*** Data records ***

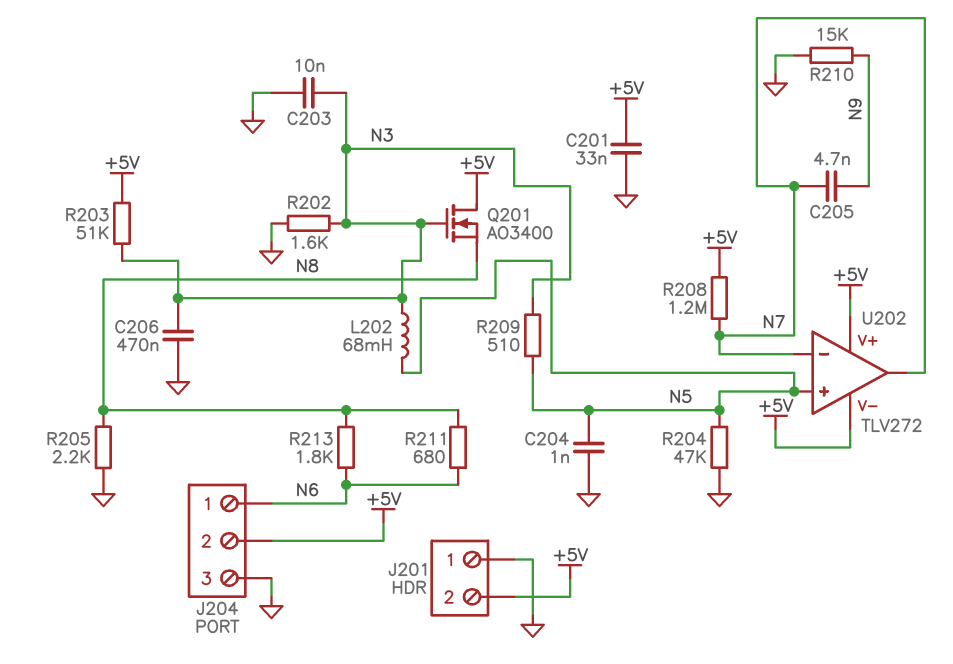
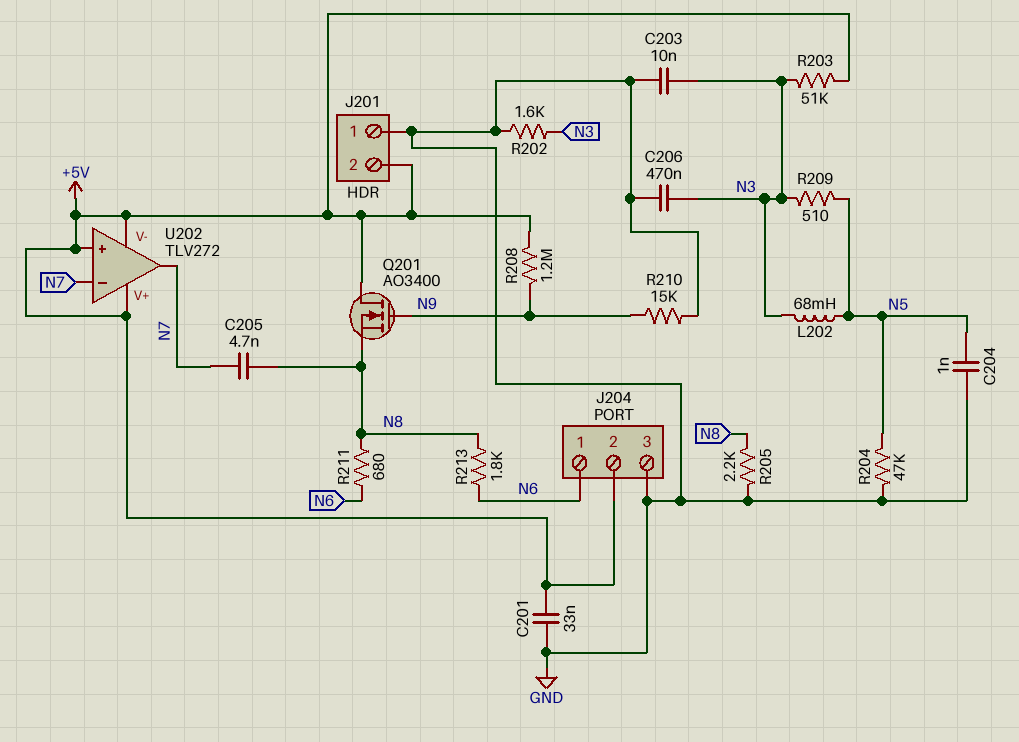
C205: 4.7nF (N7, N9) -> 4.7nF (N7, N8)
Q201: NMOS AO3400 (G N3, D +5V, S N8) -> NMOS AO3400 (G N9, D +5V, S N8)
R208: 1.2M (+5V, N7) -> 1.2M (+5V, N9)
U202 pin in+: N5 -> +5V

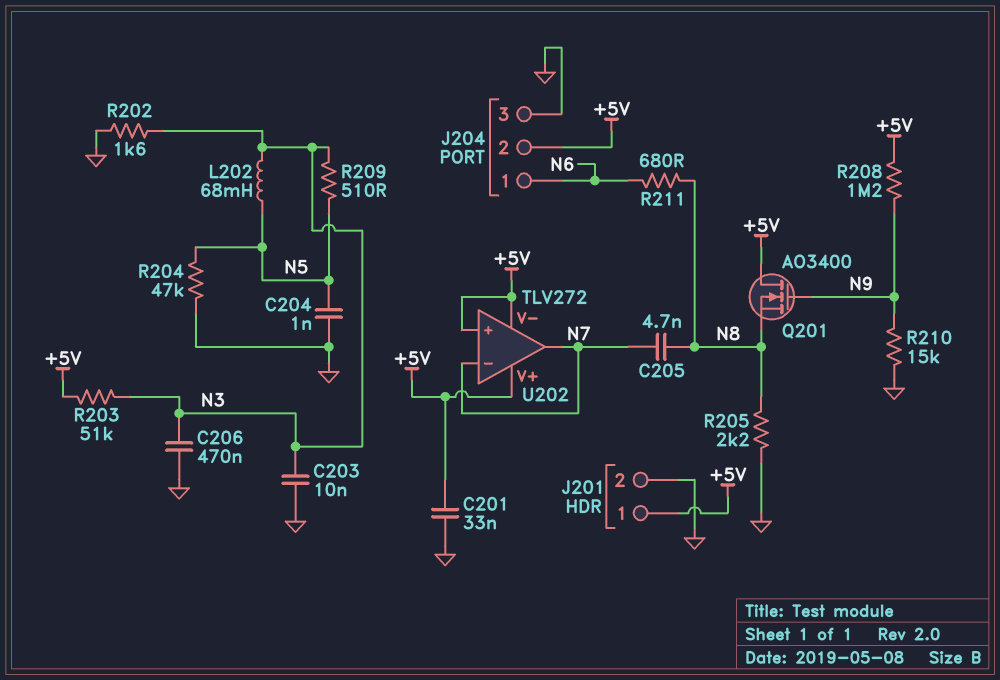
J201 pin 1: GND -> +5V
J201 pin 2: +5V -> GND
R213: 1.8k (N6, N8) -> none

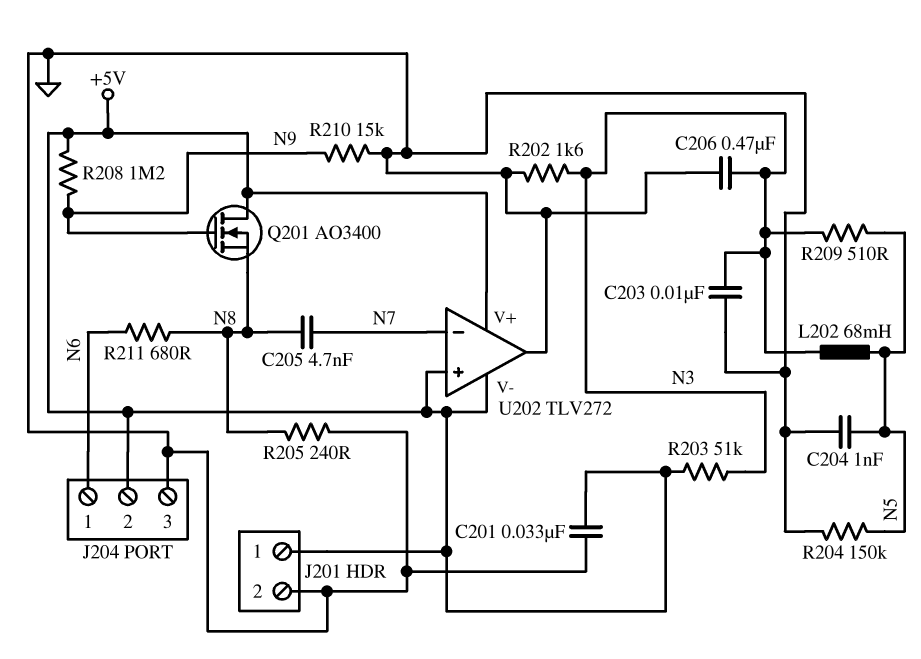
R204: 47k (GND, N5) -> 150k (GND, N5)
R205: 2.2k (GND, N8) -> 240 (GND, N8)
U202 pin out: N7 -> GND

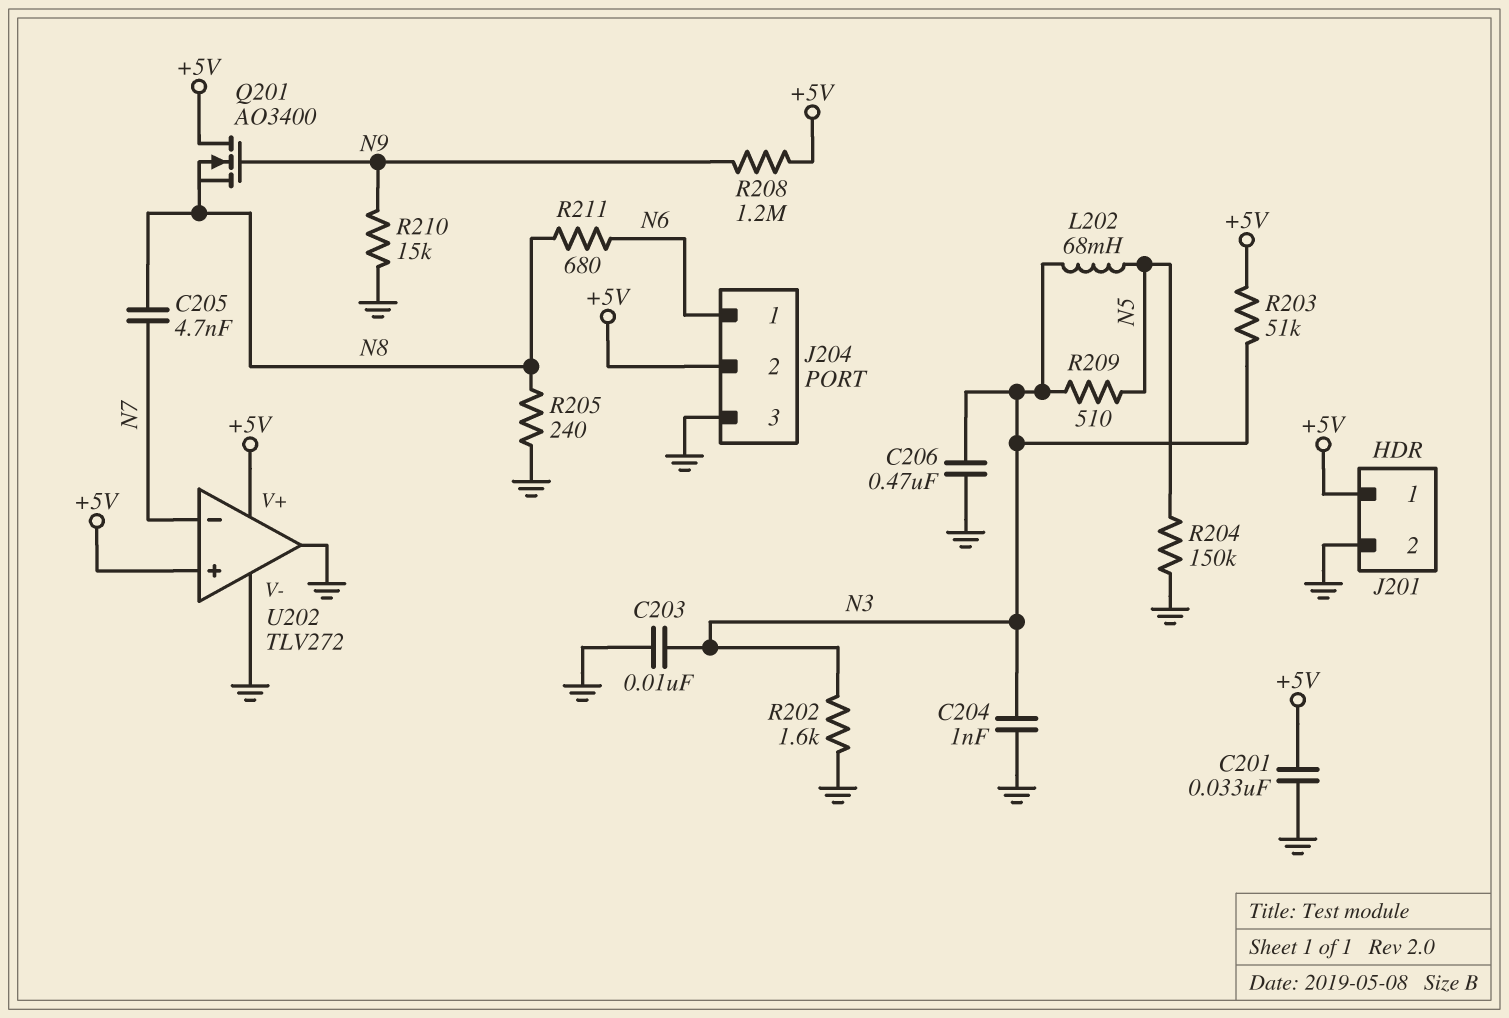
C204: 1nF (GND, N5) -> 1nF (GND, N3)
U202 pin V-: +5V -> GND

*** End of Data records ***
*** Data records ***

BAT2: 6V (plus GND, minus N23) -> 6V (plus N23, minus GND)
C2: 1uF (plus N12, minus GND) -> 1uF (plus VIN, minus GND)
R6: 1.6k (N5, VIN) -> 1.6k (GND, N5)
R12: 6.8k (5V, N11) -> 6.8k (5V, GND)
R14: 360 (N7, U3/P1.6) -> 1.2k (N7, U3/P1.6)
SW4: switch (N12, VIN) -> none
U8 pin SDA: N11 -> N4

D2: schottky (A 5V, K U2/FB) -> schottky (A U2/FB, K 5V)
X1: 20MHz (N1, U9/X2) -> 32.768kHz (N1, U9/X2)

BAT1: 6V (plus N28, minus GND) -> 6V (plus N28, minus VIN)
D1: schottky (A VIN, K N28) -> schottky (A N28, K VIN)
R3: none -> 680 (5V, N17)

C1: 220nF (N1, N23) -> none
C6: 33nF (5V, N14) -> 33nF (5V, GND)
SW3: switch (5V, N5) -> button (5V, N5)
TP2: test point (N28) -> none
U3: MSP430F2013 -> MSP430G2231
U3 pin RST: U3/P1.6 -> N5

*** End of Data records ***

Each line above that falls between the line with "R204: 47k (GND, N5) -> 150k (GND, N5)" and the line with "U202 pin V-: +5V -> GND" should be printed exactly, together with those two lines, but the pictures should not.

Exercise output -
R204: 47k (GND, N5) -> 150k (GND, N5)
R205: 2.2k (GND, N8) -> 240 (GND, N8)
U202 pin out: N7 -> GND

C204: 1nF (GND, N5) -> 1nF (GND, N3)
U202 pin V-: +5V -> GND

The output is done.